*** Opening Data to process ***

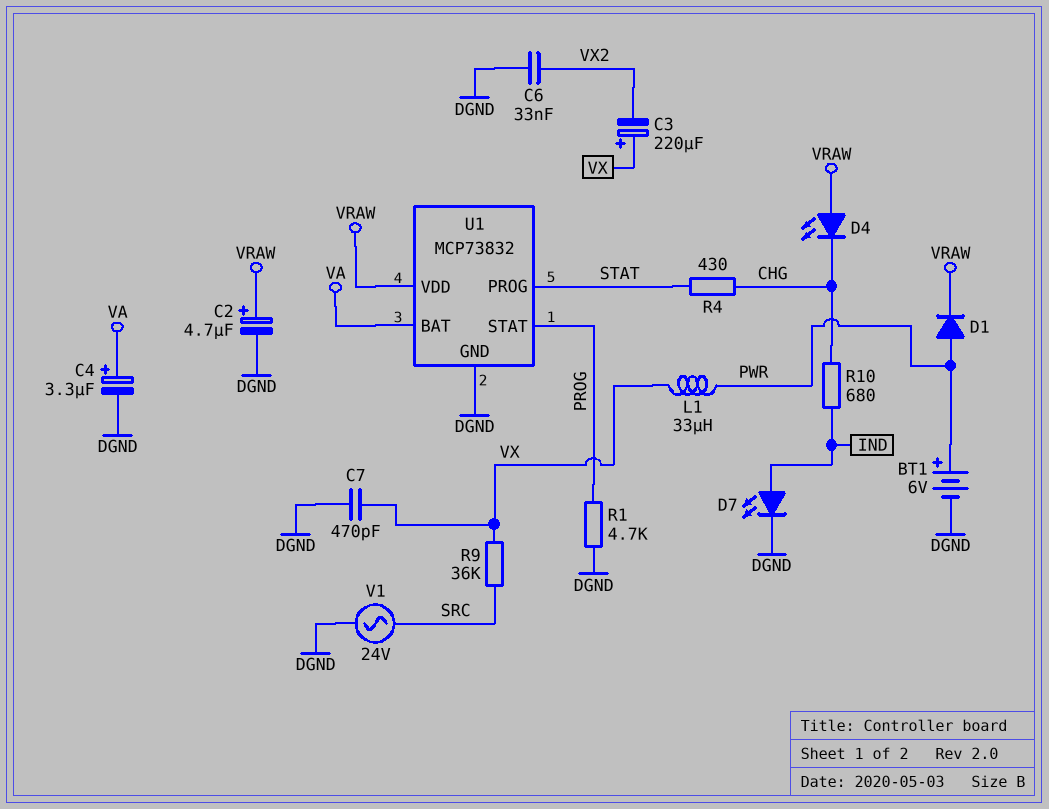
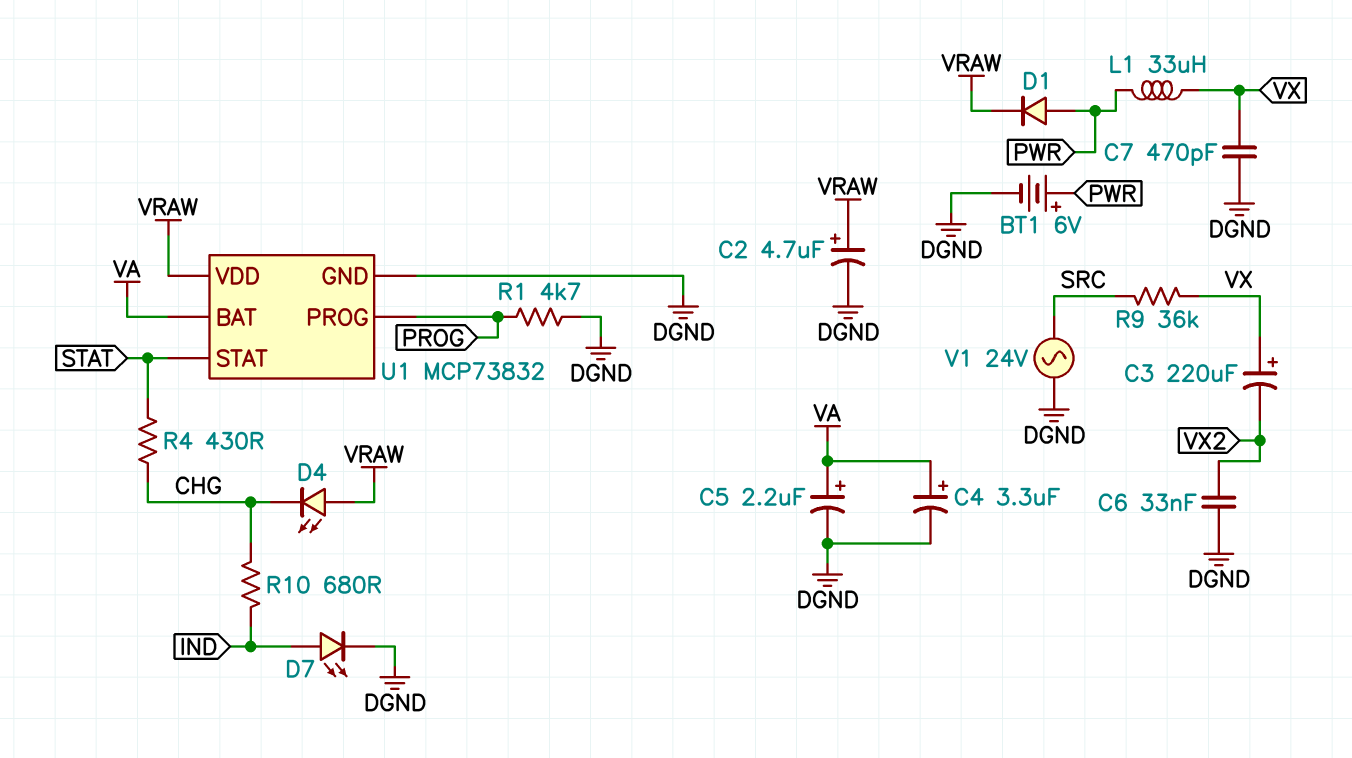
C5: none -> 2.2uF (plus VA, minus DGND)
U1 pin PROG: STAT -> PROG
U1 pin STAT: PROG -> STAT

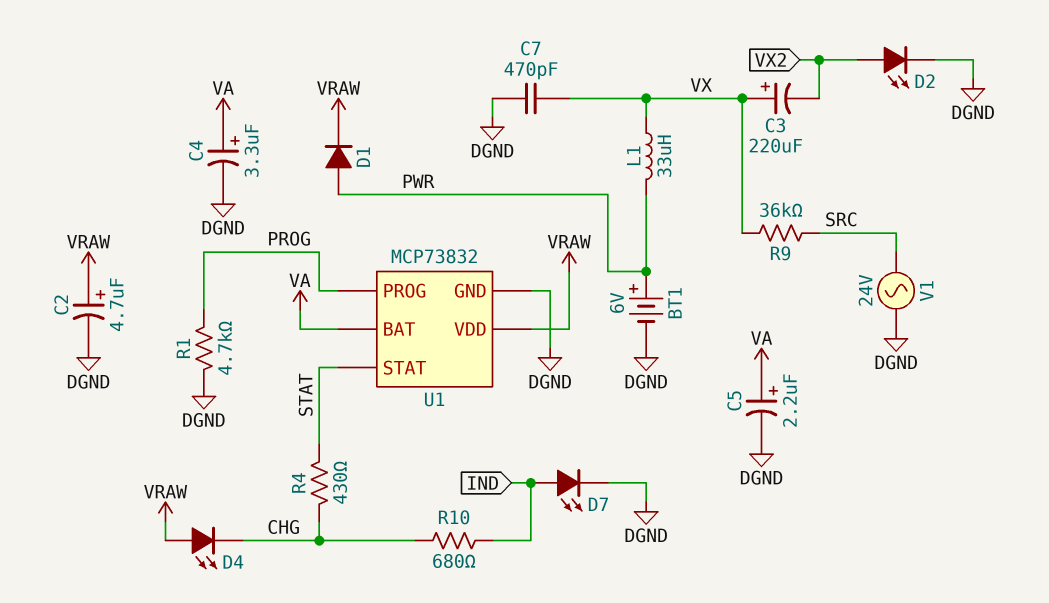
C6: 33nF (DGND, VX2) -> none
D2: none -> LED (A VX2, K DGND)

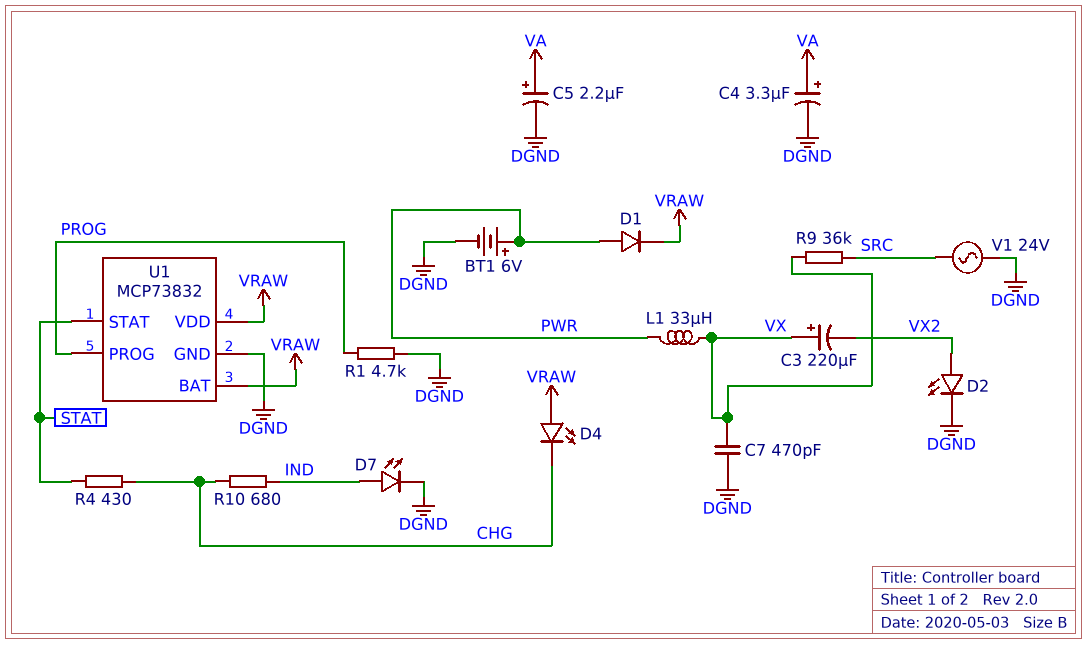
C2: 4.7uF (plus VRAW, minus DGND) -> none
U1 pin BAT: VA -> VRAW

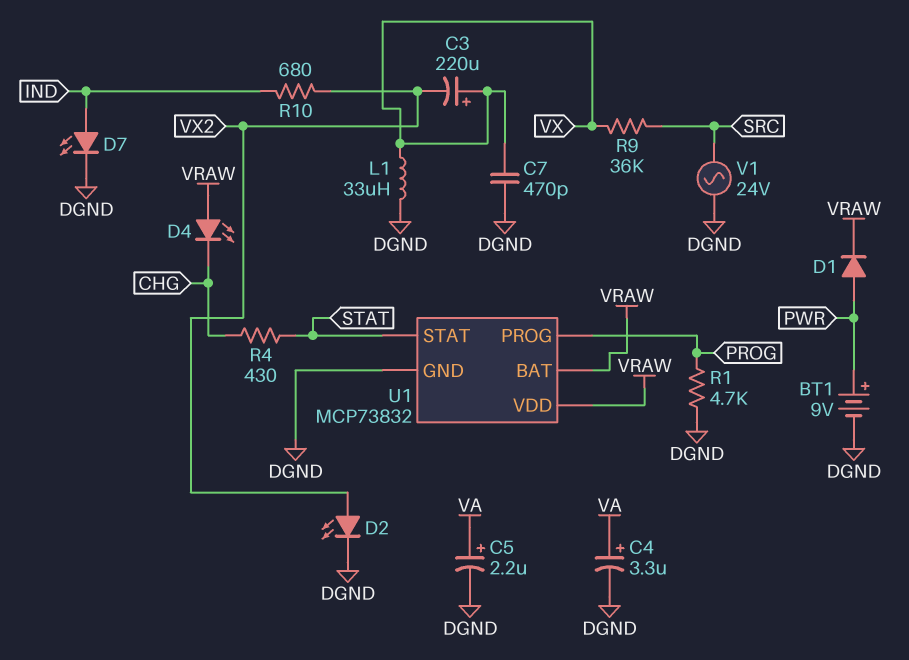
BT1: 6V (plus PWR, minus DGND) -> 9V (plus PWR, minus DGND)
L1: 33uH (PWR, VX) -> 33uH (DGND, VX)
R10: 680 (CHG, IND) -> 680 (IND, VX2)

*** Closing Data to process ***

§ **Requirement**: Repeat, exactly and in full, all records above, but include no pictures.

§ **Result for this task**:
C5: none -> 2.2uF (plus VA, minus DGND)
U1 pin PROG: STAT -> PROG
U1 pin STAT: PROG -> STAT

C6: 33nF (DGND, VX2) -> none
D2: none -> LED (A VX2, K DGND)

C2: 4.7uF (plus VRAW, minus DGND) -> none
U1 pin BAT: VA -> VRAW

BT1: 6V (plus PWR, minus DGND) -> 9V (plus PWR, minus DGND)
L1: 33uH (PWR, VX) -> 33uH (DGND, VX)
R10: 680 (CHG, IND) -> 680 (IND, VX2)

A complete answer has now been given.